### [AVAILABLE RECORDS]
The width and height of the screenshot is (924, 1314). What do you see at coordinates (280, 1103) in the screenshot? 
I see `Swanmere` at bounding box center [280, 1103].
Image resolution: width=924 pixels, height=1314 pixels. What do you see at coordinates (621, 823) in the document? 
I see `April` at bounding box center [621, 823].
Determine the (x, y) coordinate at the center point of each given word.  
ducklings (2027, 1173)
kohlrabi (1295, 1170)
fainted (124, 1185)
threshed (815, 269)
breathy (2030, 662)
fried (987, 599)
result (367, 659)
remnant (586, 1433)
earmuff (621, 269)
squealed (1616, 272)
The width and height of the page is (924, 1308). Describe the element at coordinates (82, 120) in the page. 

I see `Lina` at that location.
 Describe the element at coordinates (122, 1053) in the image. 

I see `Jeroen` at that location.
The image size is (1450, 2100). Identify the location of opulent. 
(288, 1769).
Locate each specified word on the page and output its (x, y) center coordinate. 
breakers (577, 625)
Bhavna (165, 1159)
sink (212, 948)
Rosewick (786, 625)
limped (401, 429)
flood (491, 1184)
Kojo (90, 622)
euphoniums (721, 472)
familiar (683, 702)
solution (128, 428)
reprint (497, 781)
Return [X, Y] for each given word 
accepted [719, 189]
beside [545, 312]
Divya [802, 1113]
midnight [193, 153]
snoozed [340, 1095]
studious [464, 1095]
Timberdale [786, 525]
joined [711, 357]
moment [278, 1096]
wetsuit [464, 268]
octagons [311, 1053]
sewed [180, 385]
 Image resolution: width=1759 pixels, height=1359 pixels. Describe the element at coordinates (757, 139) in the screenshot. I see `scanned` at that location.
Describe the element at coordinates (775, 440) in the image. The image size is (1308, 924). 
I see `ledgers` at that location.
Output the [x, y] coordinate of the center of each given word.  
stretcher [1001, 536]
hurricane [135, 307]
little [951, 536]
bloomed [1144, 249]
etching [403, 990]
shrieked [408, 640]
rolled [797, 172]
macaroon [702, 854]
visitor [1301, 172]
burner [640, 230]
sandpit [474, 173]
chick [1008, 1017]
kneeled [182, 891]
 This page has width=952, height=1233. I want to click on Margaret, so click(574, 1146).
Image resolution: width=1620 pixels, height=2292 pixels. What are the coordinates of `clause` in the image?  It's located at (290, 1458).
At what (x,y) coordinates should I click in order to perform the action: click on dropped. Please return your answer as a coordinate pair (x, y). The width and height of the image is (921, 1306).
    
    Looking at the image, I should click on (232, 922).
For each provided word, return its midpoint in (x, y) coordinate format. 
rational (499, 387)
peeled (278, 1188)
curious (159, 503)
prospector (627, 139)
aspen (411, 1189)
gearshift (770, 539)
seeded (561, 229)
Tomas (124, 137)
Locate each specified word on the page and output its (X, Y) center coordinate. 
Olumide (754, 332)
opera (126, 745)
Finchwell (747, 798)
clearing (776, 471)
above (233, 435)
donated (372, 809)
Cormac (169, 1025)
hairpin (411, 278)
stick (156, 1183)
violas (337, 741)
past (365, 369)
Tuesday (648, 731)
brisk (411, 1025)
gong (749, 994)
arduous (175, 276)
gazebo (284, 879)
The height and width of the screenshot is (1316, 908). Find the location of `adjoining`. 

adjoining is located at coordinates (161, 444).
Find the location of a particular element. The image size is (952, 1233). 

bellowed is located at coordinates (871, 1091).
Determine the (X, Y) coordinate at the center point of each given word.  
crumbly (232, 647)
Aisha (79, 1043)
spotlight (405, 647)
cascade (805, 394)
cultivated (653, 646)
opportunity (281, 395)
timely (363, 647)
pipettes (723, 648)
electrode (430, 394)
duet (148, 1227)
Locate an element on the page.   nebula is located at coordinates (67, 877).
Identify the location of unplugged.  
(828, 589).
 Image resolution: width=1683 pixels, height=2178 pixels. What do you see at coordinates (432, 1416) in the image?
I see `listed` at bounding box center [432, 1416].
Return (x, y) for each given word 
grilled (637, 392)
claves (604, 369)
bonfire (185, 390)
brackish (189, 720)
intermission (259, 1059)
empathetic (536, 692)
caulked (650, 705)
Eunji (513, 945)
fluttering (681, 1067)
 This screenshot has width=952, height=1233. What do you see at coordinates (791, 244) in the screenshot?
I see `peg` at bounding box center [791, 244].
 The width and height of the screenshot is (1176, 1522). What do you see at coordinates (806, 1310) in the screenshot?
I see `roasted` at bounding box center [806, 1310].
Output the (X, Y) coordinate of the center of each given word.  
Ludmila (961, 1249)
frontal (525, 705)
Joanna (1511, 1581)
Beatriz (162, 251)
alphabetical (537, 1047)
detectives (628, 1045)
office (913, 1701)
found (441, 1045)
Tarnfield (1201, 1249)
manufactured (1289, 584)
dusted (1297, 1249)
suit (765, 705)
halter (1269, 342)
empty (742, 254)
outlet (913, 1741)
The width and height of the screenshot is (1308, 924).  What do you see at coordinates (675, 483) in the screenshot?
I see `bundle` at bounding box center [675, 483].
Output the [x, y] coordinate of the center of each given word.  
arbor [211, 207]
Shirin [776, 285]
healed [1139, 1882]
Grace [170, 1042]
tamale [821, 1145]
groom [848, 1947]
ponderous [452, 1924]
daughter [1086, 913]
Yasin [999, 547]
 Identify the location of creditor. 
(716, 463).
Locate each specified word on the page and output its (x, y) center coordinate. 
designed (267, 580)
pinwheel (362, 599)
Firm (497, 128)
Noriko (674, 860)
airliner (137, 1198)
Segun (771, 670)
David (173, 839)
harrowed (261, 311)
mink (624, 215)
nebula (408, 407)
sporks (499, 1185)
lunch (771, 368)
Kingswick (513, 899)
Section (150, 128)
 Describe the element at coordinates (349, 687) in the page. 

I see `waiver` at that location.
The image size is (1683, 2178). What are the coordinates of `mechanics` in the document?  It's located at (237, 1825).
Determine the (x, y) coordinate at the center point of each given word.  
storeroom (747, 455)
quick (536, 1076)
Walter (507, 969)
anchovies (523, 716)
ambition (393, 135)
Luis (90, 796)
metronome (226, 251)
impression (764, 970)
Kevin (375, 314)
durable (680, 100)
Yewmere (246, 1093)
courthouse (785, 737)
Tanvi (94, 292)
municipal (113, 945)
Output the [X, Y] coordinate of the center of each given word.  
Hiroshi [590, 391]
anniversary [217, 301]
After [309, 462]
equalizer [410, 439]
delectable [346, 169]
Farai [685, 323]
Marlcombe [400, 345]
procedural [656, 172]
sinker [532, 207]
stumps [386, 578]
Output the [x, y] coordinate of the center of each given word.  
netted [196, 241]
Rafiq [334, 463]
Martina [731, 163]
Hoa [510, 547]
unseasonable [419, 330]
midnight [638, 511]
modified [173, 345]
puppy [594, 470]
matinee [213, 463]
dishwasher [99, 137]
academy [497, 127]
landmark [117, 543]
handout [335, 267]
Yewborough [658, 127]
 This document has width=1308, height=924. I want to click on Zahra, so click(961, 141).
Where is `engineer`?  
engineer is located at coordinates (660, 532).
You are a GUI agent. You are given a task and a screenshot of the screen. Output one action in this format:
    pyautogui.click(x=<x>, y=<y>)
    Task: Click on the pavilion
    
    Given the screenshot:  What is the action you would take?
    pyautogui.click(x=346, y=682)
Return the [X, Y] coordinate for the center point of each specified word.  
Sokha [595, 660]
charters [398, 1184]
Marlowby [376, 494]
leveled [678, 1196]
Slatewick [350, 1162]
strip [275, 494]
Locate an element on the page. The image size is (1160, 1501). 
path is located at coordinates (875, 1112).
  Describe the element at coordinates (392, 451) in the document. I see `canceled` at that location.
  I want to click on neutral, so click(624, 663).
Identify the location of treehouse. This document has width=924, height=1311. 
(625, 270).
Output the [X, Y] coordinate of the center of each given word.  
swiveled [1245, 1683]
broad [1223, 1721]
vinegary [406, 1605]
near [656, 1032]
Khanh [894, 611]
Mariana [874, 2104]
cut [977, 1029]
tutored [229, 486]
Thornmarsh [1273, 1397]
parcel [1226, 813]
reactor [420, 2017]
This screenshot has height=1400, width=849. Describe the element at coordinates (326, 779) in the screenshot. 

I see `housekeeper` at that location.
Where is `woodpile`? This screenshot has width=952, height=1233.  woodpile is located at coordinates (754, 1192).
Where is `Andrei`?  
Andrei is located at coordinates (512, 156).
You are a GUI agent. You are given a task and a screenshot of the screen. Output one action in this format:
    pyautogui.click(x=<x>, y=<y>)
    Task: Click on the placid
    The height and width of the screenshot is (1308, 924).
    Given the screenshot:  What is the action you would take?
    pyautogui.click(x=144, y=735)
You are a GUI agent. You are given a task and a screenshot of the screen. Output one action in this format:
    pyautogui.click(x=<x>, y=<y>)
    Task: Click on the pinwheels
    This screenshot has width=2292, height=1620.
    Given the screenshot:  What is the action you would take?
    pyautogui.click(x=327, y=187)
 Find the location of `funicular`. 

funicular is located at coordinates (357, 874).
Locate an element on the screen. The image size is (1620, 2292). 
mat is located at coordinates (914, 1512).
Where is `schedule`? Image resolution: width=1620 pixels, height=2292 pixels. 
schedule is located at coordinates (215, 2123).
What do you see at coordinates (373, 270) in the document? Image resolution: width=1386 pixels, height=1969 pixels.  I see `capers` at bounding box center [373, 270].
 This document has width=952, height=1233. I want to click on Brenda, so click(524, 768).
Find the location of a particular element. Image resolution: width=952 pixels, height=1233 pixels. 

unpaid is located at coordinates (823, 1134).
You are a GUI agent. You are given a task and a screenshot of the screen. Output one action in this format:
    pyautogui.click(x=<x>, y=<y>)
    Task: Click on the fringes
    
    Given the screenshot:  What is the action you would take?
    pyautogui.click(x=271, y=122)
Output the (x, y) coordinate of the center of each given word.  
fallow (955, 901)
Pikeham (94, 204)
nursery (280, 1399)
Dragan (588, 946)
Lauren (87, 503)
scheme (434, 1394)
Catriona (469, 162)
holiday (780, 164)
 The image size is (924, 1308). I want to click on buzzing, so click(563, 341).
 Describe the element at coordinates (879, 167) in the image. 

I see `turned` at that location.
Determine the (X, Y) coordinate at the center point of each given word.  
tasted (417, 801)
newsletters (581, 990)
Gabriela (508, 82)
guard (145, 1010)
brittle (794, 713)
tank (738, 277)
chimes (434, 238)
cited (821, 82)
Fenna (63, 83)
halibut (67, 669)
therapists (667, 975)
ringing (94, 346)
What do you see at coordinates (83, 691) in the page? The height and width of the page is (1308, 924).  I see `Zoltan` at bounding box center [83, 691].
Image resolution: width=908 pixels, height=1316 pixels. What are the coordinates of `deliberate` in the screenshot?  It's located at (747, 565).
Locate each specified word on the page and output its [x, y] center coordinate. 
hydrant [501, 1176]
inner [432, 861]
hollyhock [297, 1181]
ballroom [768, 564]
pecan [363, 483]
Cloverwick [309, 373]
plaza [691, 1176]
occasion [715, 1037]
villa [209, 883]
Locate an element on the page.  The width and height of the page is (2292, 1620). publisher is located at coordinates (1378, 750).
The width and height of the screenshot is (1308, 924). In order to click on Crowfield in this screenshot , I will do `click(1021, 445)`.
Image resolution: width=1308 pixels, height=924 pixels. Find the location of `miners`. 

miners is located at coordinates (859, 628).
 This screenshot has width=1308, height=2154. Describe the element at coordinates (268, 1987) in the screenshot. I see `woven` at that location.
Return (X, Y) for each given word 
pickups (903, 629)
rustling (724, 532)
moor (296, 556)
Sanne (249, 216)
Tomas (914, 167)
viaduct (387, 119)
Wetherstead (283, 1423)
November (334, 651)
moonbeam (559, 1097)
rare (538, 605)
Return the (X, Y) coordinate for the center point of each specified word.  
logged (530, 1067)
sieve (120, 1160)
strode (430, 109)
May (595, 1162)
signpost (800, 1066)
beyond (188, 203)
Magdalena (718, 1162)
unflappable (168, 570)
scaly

### [GOAL]
Copy the material above exactly, starting at the line that contains "hairpin (411, 278)" and ending at the line that contains "cultivated (653, 646)", both lines included.

### [WRITTEN RESPONSE]
hairpin (411, 278)
stick (156, 1183)
violas (337, 741)
past (365, 369)
Tuesday (648, 731)
brisk (411, 1025)
gong (749, 994)
arduous (175, 276)
gazebo (284, 879)
The height and width of the screenshot is (1316, 908). Find the location of `adjoining`. 

adjoining is located at coordinates (161, 444).
Find the location of a particular element. The image size is (952, 1233). 

bellowed is located at coordinates (871, 1091).
Determine the (X, Y) coordinate at the center point of each given word.  
crumbly (232, 647)
Aisha (79, 1043)
spotlight (405, 647)
cascade (805, 394)
cultivated (653, 646)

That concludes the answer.